Every line in the records below between the one holding "red ruler [282,217,360,249]" and the one holding "none -> blue teddy bear [337,53,392,153]", inclusive, is to be set down exactly; all other lines are to be left out.

[Data shown — start]

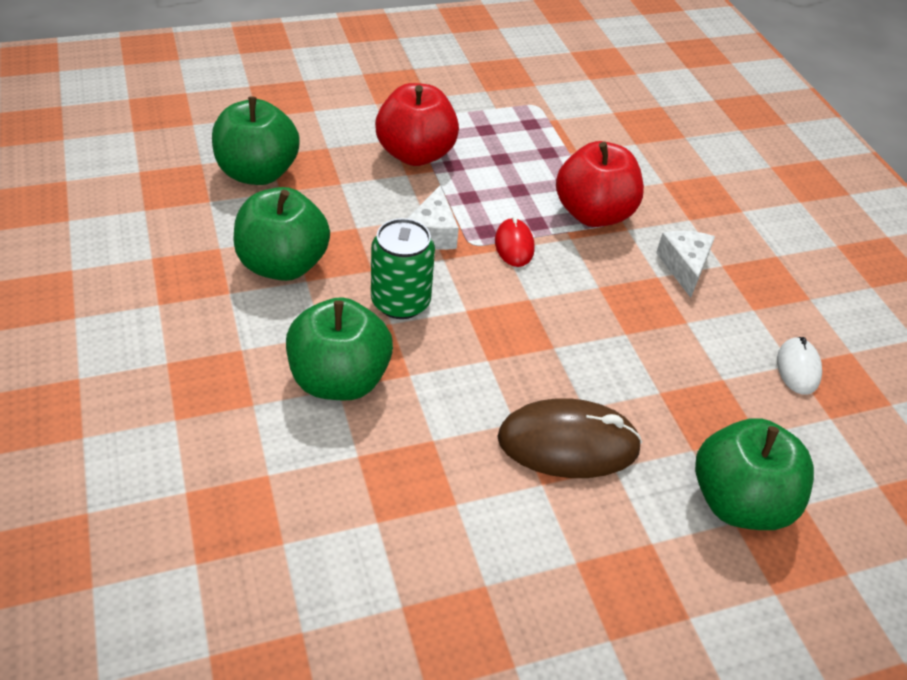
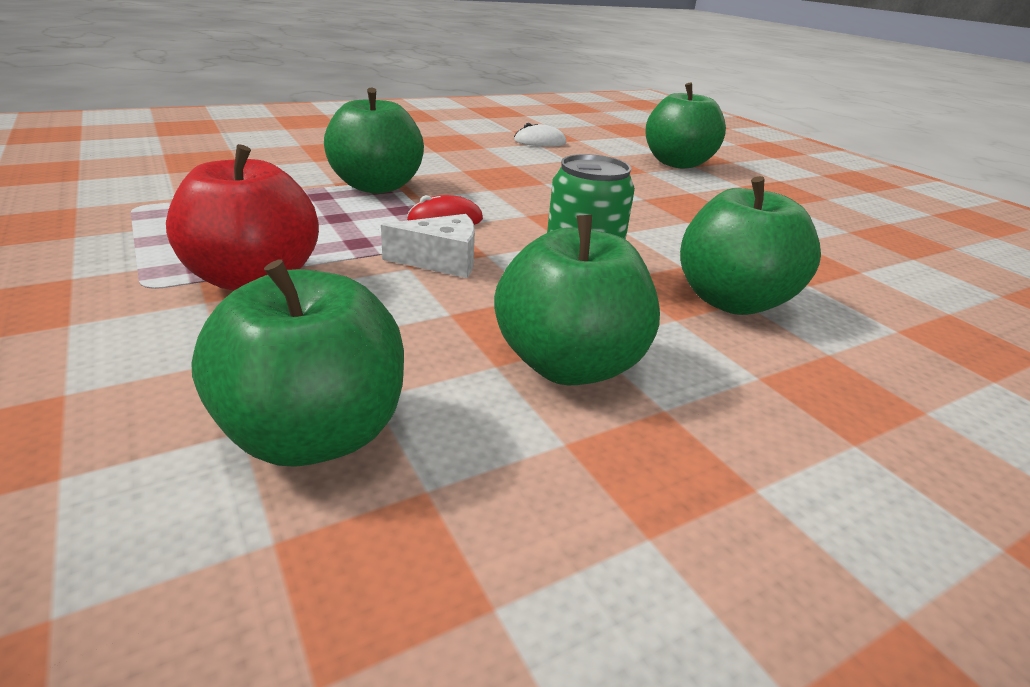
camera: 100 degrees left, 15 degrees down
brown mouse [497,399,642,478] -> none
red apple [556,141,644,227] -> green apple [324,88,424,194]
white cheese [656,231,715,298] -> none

[Data shown — finish]
[Data shown — start]

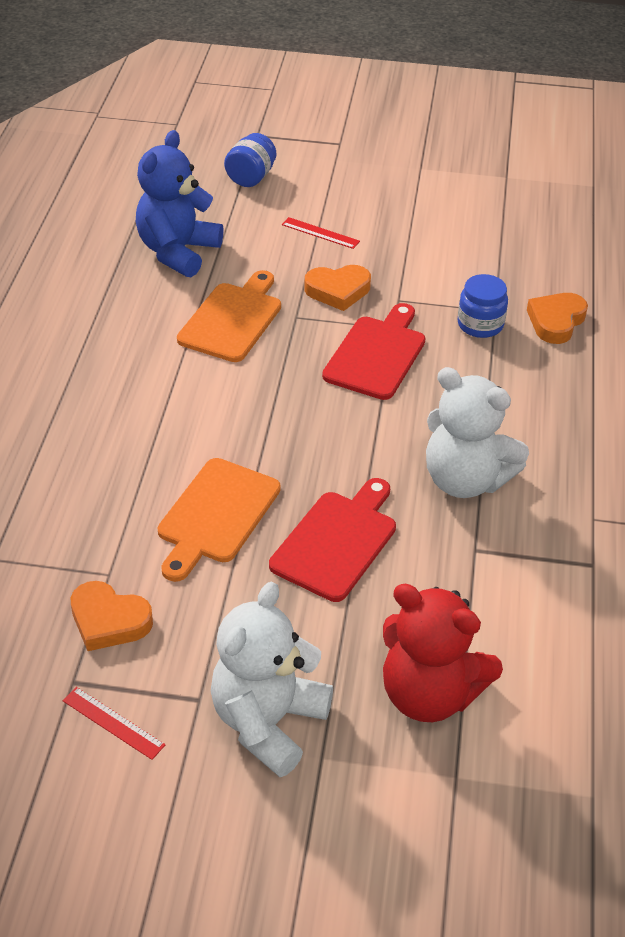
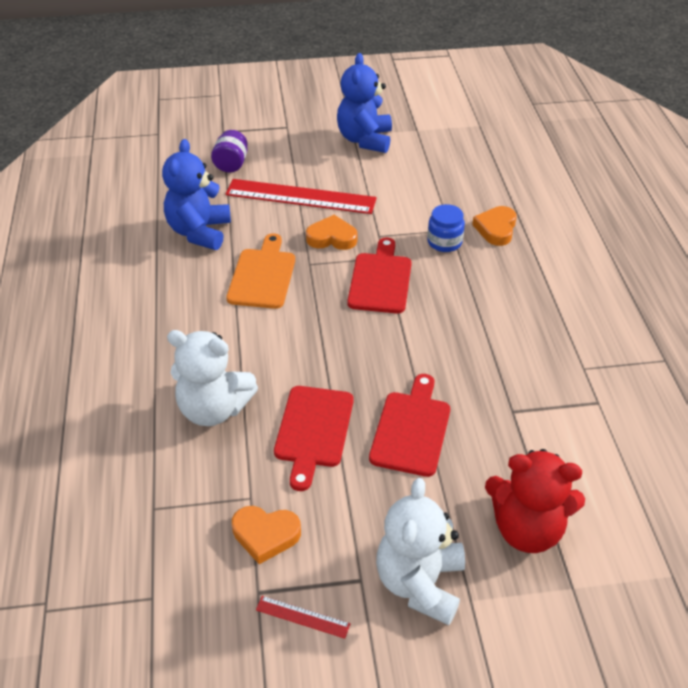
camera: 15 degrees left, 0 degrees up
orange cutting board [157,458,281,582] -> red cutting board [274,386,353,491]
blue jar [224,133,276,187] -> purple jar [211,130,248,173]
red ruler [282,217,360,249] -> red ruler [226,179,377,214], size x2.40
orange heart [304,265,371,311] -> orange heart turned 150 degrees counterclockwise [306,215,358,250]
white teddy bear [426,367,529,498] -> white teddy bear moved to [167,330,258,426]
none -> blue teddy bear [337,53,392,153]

[Data shown — finish]

◆ Answer below:
red ruler [282,217,360,249] -> red ruler [226,179,377,214], size x2.40
orange heart [304,265,371,311] -> orange heart turned 150 degrees counterclockwise [306,215,358,250]
white teddy bear [426,367,529,498] -> white teddy bear moved to [167,330,258,426]
none -> blue teddy bear [337,53,392,153]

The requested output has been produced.